Extracted data:
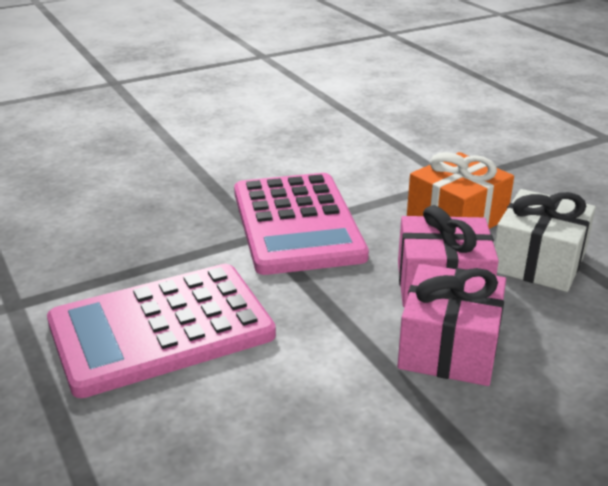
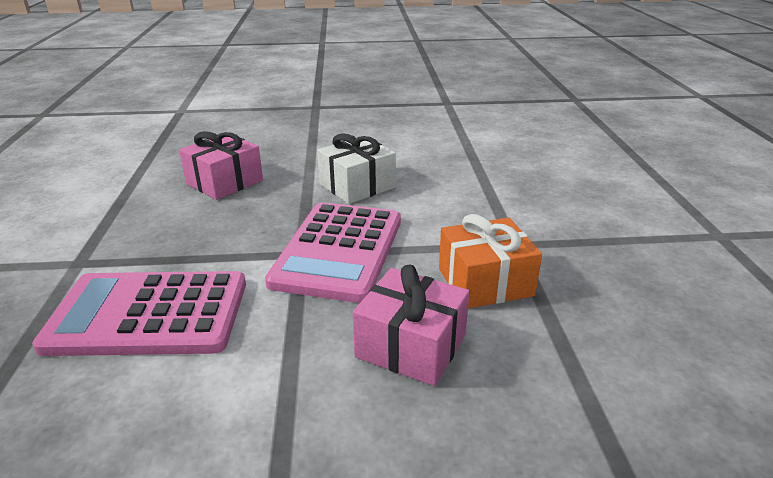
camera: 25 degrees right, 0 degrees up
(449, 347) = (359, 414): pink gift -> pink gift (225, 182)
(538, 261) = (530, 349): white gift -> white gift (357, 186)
--
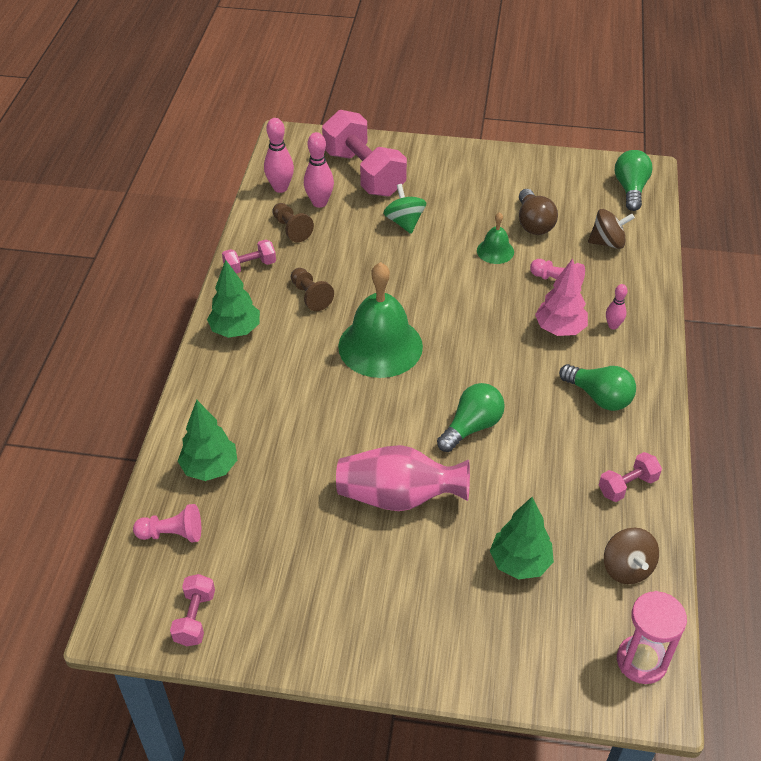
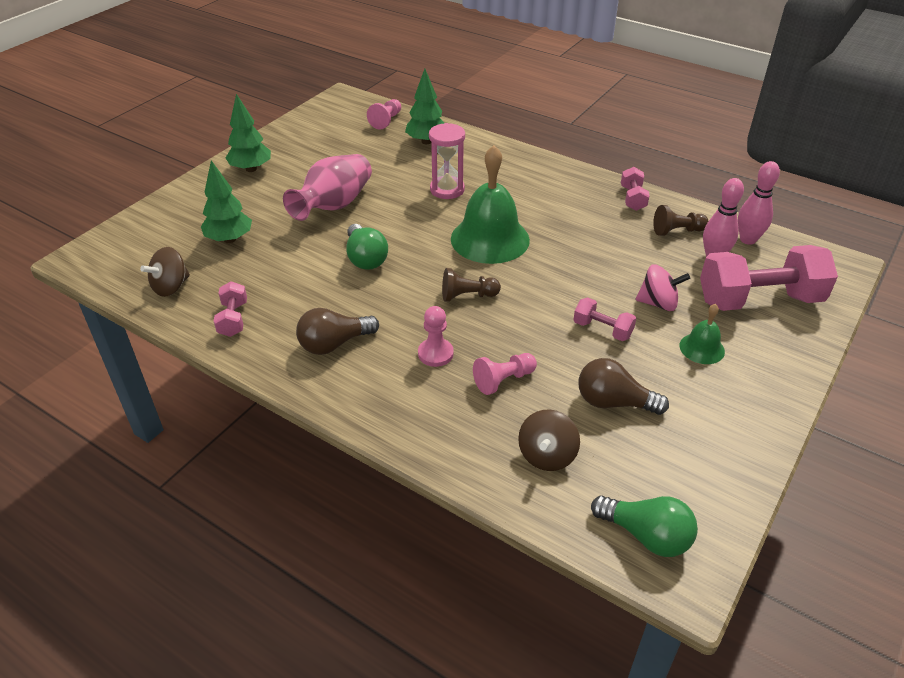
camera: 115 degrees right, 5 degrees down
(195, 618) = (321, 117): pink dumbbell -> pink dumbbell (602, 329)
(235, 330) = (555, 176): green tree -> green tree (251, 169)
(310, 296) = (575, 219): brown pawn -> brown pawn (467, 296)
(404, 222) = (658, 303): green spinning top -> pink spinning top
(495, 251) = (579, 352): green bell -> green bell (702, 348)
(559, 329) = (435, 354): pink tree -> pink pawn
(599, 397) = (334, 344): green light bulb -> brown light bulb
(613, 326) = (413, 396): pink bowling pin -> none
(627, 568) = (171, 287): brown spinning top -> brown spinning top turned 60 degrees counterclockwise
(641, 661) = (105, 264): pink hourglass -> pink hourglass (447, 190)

Aim of the task: Reprint exactly the lines above that start at the one with "(235, 330) = (555, 176): green" and end at the one with "(627, 568) = (171, 287): brown", keeping both and adding none.

Task solution:
(235, 330) = (555, 176): green tree -> green tree (251, 169)
(310, 296) = (575, 219): brown pawn -> brown pawn (467, 296)
(404, 222) = (658, 303): green spinning top -> pink spinning top
(495, 251) = (579, 352): green bell -> green bell (702, 348)
(559, 329) = (435, 354): pink tree -> pink pawn
(599, 397) = (334, 344): green light bulb -> brown light bulb
(613, 326) = (413, 396): pink bowling pin -> none
(627, 568) = (171, 287): brown spinning top -> brown spinning top turned 60 degrees counterclockwise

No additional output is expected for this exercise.